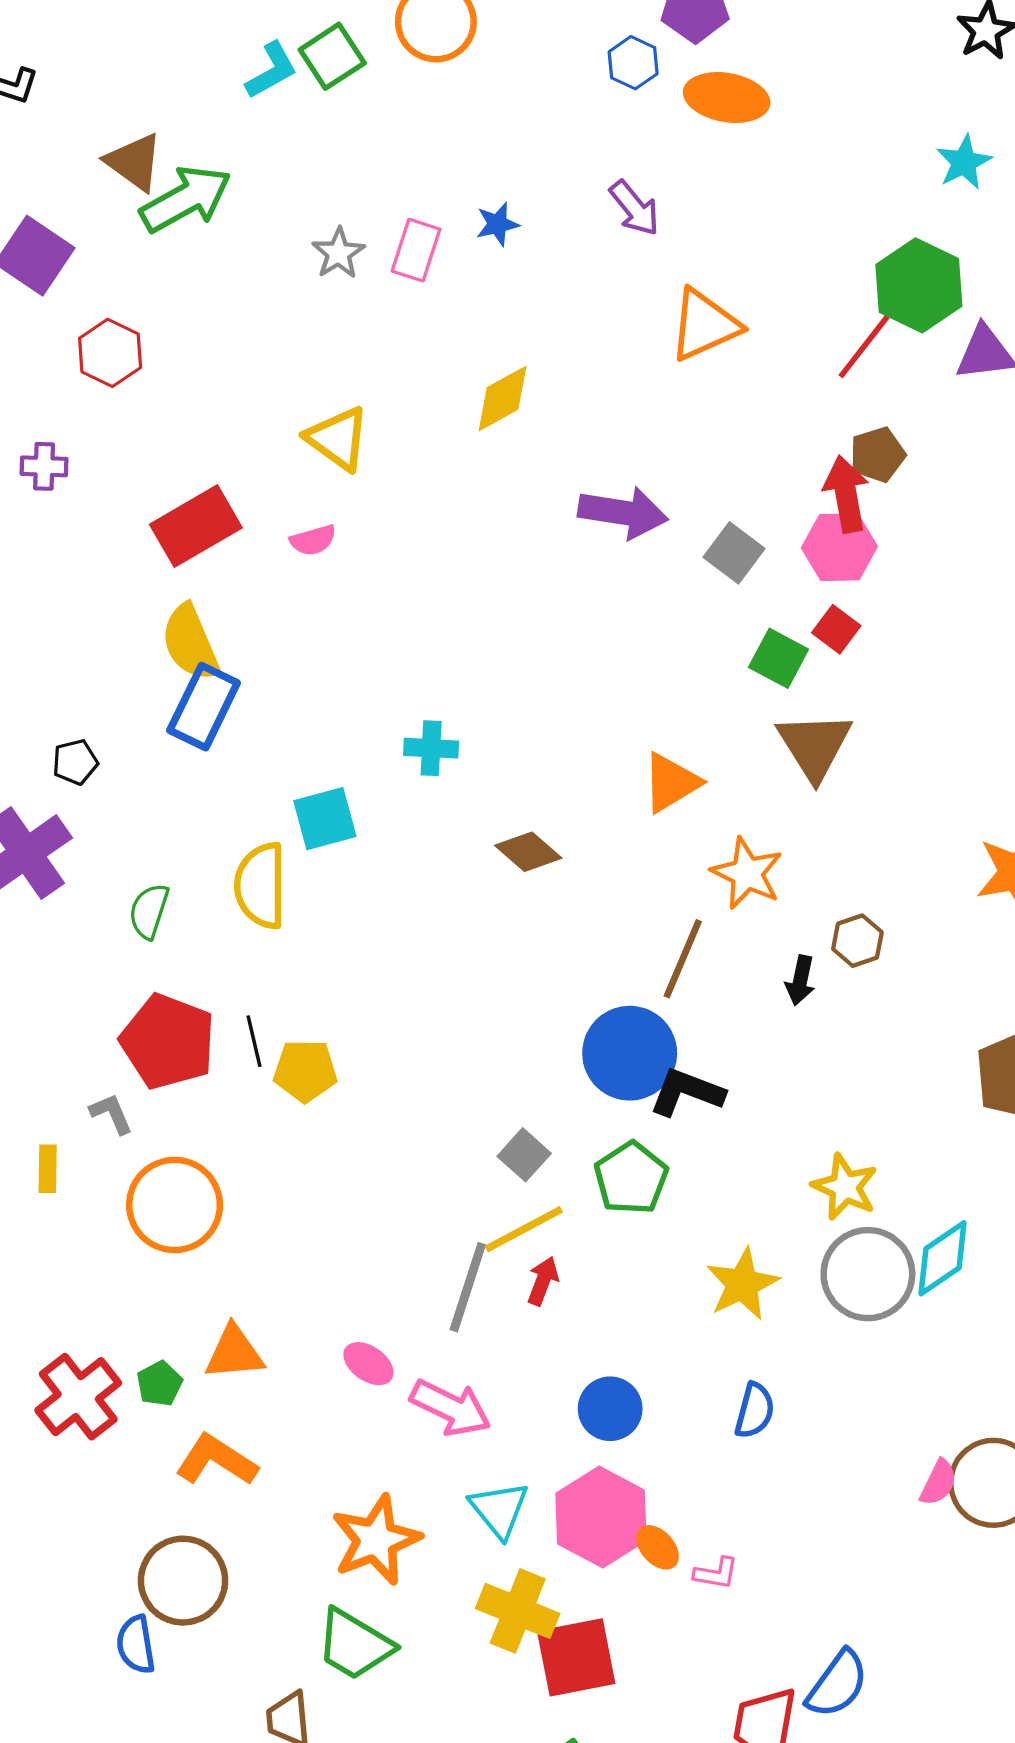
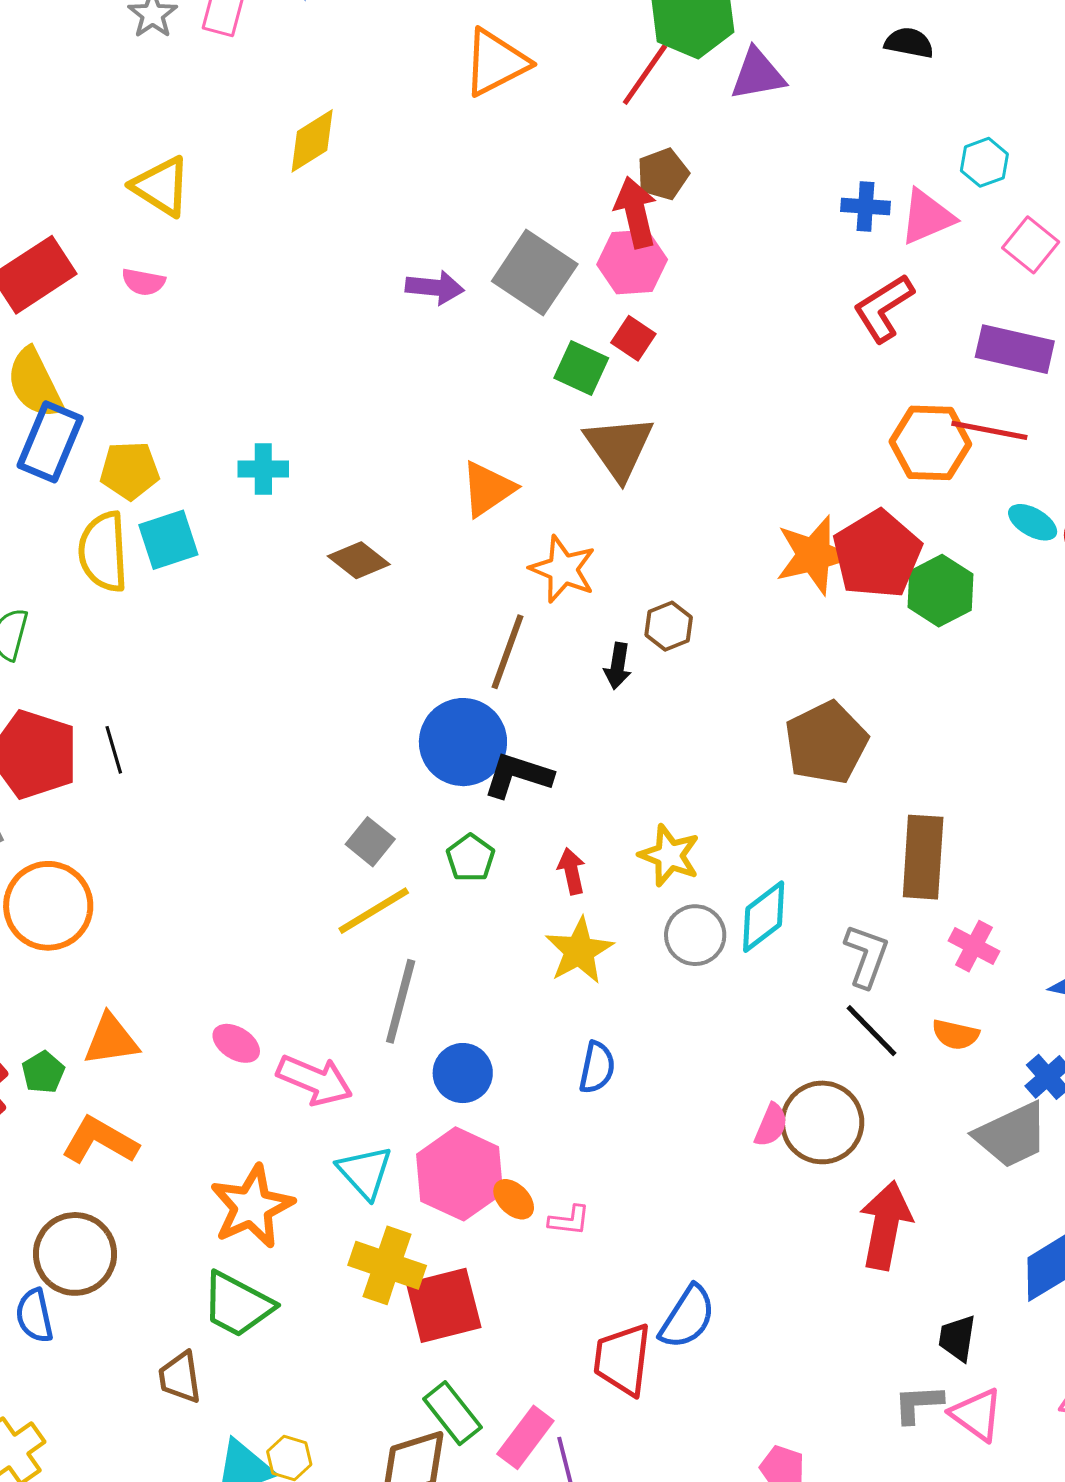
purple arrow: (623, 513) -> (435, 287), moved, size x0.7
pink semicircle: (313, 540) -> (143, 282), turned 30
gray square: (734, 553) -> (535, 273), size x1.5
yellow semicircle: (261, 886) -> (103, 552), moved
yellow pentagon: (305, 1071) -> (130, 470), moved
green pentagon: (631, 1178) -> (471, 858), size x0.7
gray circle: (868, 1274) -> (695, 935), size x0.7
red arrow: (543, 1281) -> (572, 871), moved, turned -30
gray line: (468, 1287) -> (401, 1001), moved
☆ ☆ ☆ ☆ ☆ ☆ ☆
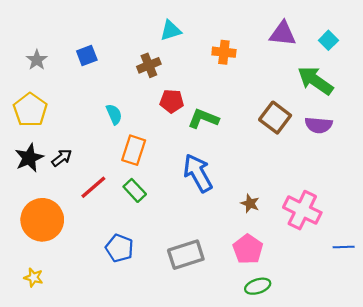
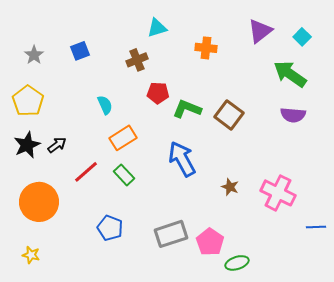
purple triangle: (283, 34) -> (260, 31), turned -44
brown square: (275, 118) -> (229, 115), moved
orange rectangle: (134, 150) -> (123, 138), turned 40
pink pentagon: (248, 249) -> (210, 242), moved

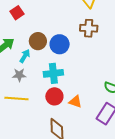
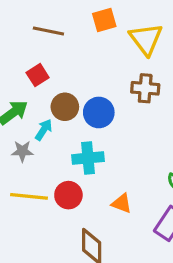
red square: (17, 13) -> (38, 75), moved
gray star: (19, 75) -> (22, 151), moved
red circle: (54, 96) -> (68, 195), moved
☆ ☆ ☆ ☆ ☆ ☆ ☆
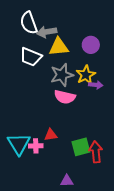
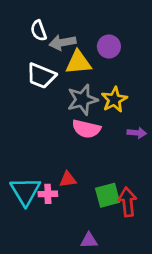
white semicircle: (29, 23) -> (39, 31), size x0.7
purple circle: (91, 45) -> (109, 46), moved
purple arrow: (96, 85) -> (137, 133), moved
☆ ☆ ☆ ☆ ☆ ☆ ☆
[Problem requirements]
The answer is the lines above between the line holding "gray square: (734, 553)" and the line holding "red arrow: (543, 1281)", inclusive, each written out exactly, and no others.

[Solution]
gray square: (734, 553) -> (535, 273), size x1.5
yellow semicircle: (261, 886) -> (103, 552), moved
yellow pentagon: (305, 1071) -> (130, 470), moved
green pentagon: (631, 1178) -> (471, 858), size x0.7
gray circle: (868, 1274) -> (695, 935), size x0.7
red arrow: (543, 1281) -> (572, 871), moved, turned -30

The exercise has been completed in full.